(MATERIAL FOR THE TASK)
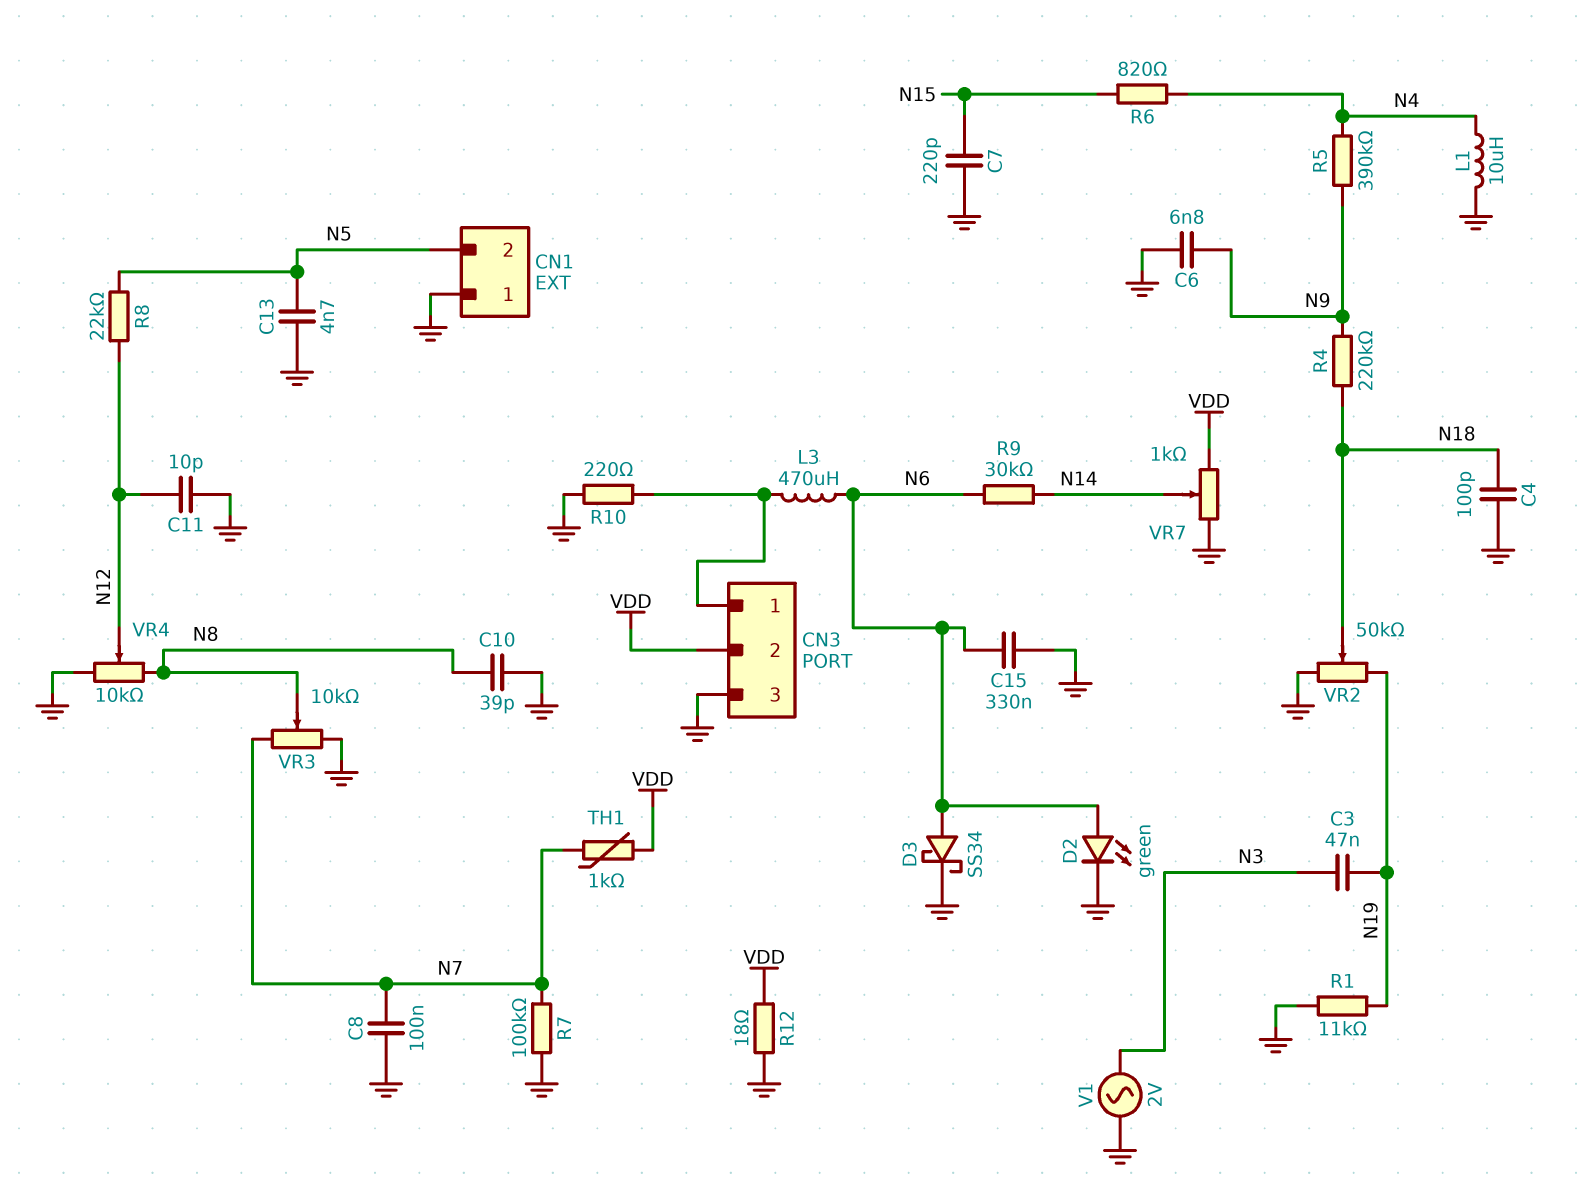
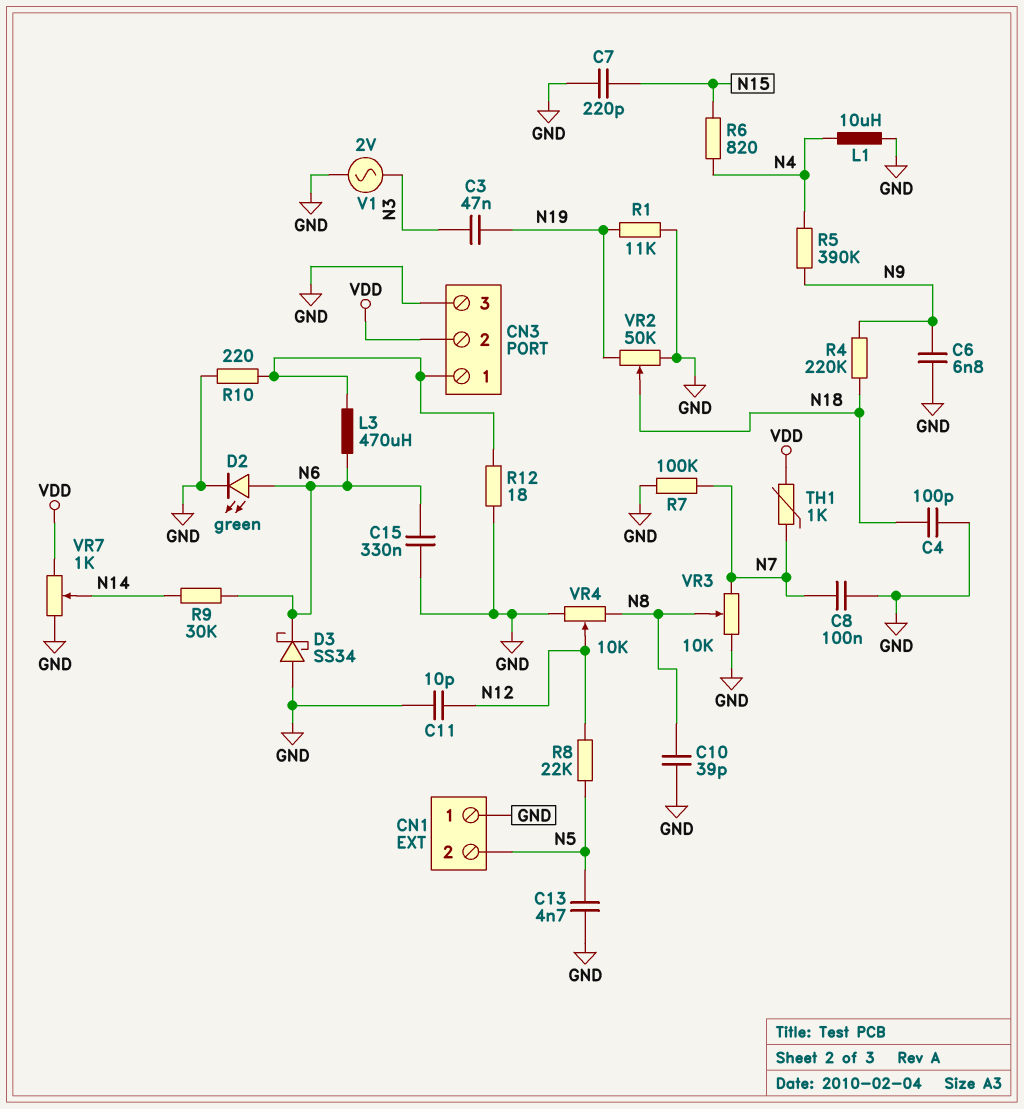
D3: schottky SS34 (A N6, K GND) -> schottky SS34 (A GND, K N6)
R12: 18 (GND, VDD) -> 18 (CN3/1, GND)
(End MATERIAL FOR THE TASK)
(MATERIAL FOR THE TASK)
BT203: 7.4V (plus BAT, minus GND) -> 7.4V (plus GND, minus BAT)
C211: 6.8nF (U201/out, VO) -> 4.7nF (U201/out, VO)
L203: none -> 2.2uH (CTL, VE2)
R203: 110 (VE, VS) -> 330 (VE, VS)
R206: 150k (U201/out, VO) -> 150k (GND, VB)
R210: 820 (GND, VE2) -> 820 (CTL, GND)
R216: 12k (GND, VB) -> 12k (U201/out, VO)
(End MATERIAL FOR THE TASK)
> **DIRECTIONS FOR THIS TASK**: Within the material above, the line with "D3: schottky SS34" opens the range and the line with "R12: 18 (GND, VDD) -> 18 (CN3/1, GND)" closes it; reproduce that range word for word.

> **WORKED SOLUTION**:
D3: schottky SS34 (A N6, K GND) -> schottky SS34 (A GND, K N6)
R12: 18 (GND, VDD) -> 18 (CN3/1, GND)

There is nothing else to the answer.